TASK STATEMENT —
Work out how many lines of the listing hold "scissors", then state only that count.

####################

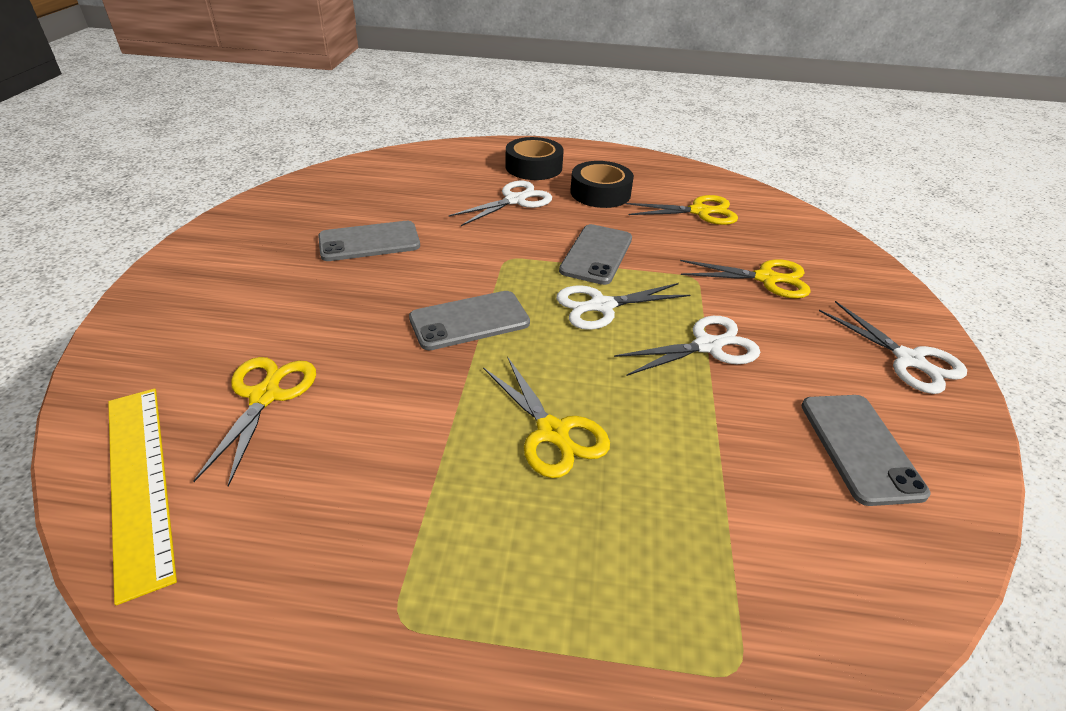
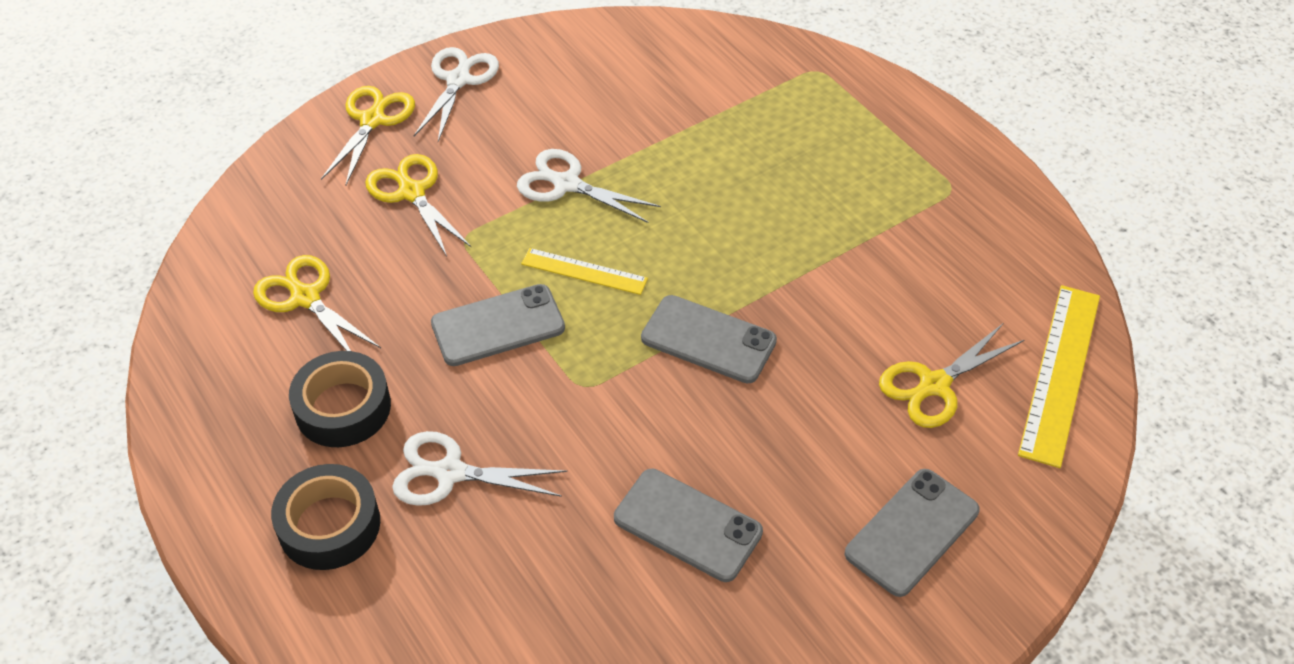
camera: 130 degrees left, 10 degrees up
(552, 432) = (762, 212): yellow scissors -> yellow scissors (372, 120)
(602, 306) = (584, 271): white scissors -> yellow ruler
(860, 447) = (597, 76): grey phone -> grey phone (912, 532)

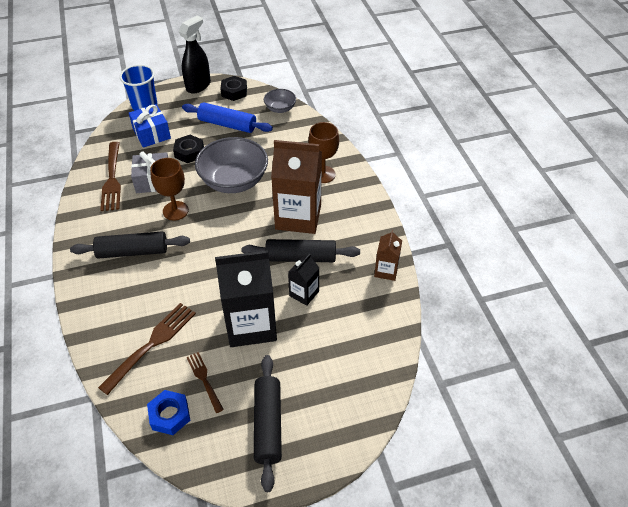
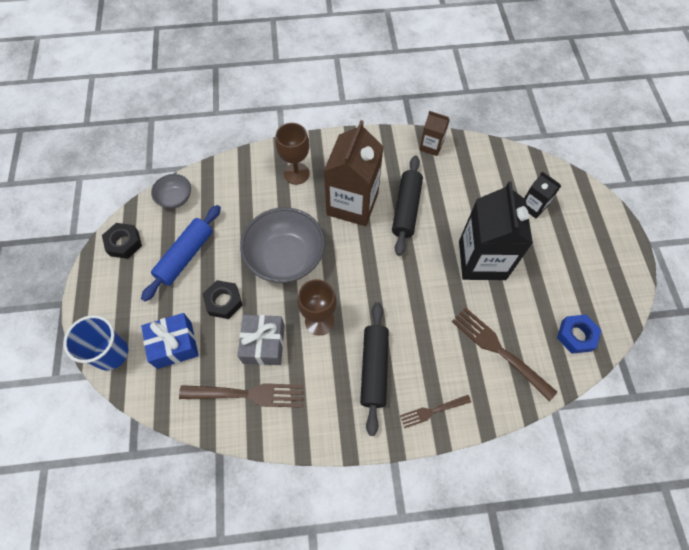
camera: 80 degrees left, 15 degrees up
(198, 86) = (94, 284): black spray bottle -> none
(204, 380) = (540, 304): brown fork -> brown fork (433, 411)
(268, 425) = (584, 258): black rolling pin -> none
(304, 293) = (450, 212): black carton -> black carton (533, 206)

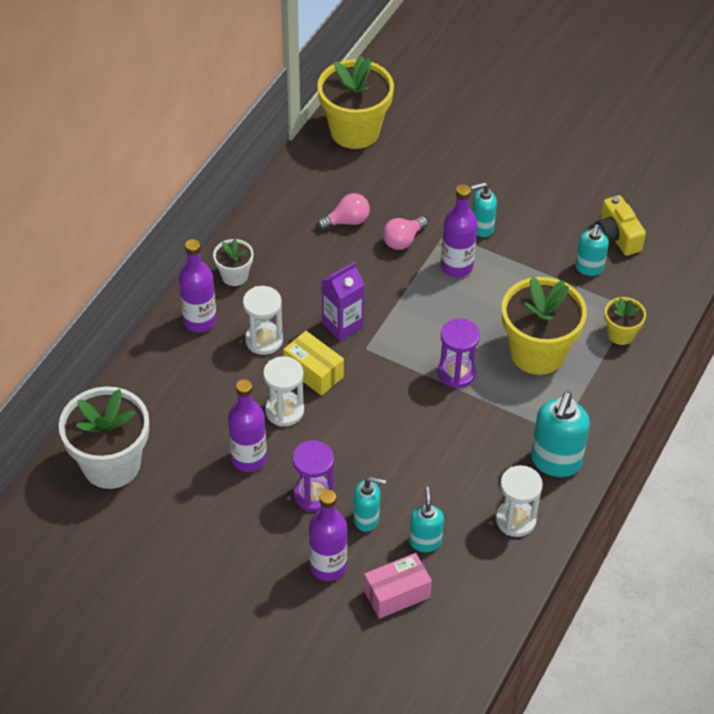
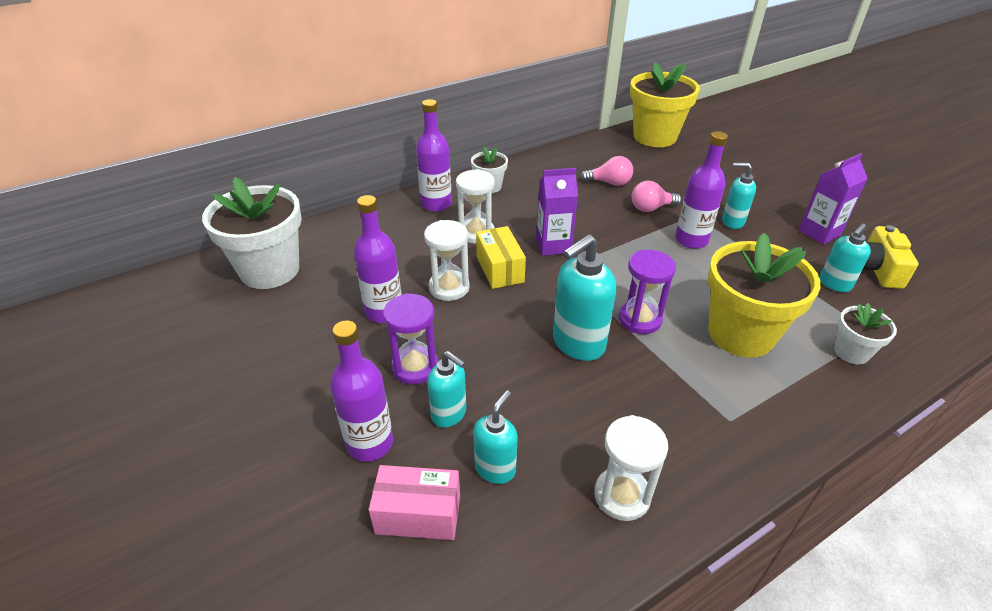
camera: 30 degrees right, 10 degrees down
(555, 462) = (709, 450): turquoise soap dispenser -> turquoise soap dispenser (578, 343)
(559, 211) = (819, 233): none -> purple carton
(620, 334) = (851, 352): yellow flower pot -> white flower pot

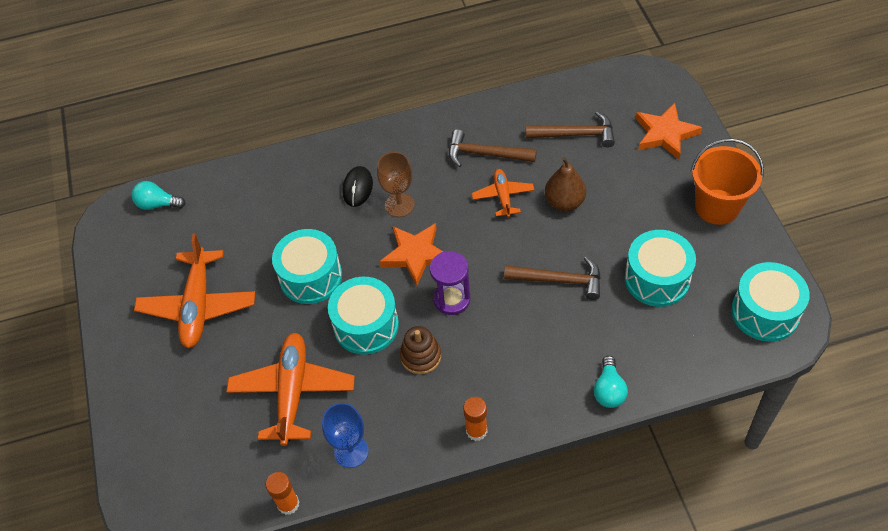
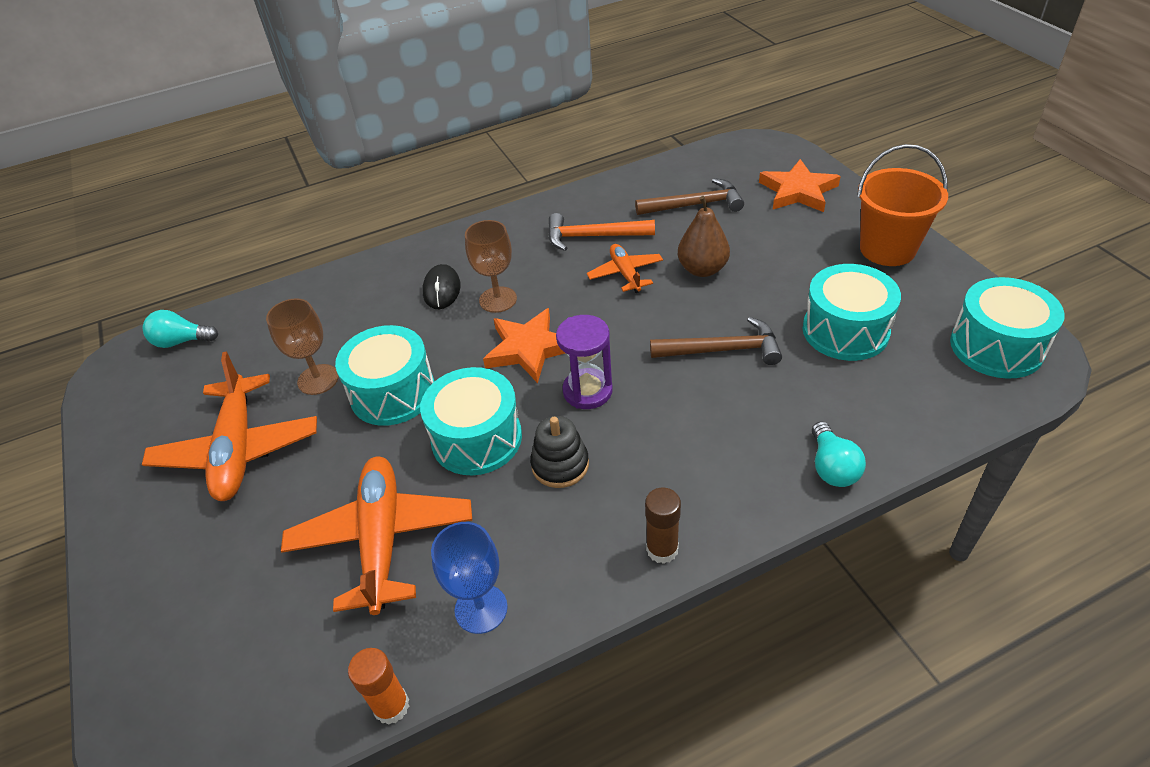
camera: 10 degrees left, 10 degrees down
(257, 256) = (318, 379): none -> brown goblet
(421, 356) = (560, 465): brown stacking toy -> black stacking toy
(476, 431) = (662, 549): orange glue stick -> brown glue stick
(485, 154) = (593, 237): brown hammer -> orange hammer

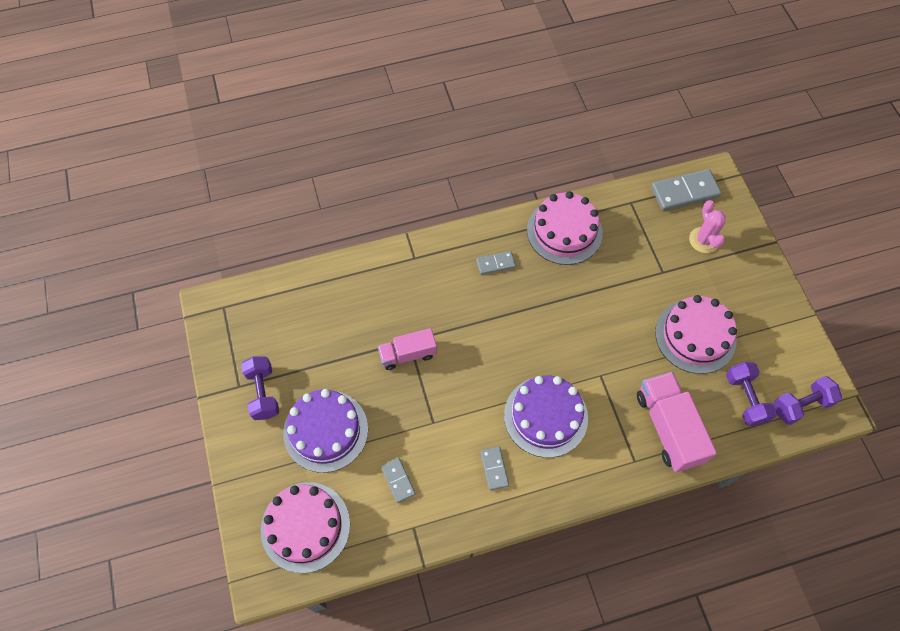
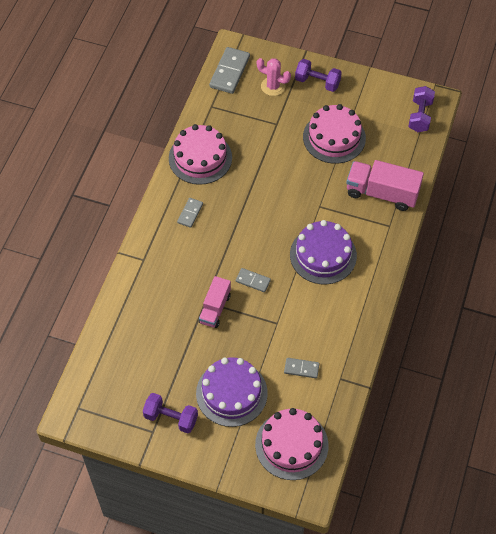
camera: 55 degrees left, 5 degrees down
(494, 468) = (336, 307): grey domino -> grey domino (253, 281)
(745, 398) = (394, 141): purple dumbbell -> purple dumbbell (317, 82)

####################

OUTPUT FOR THIS TASK —
2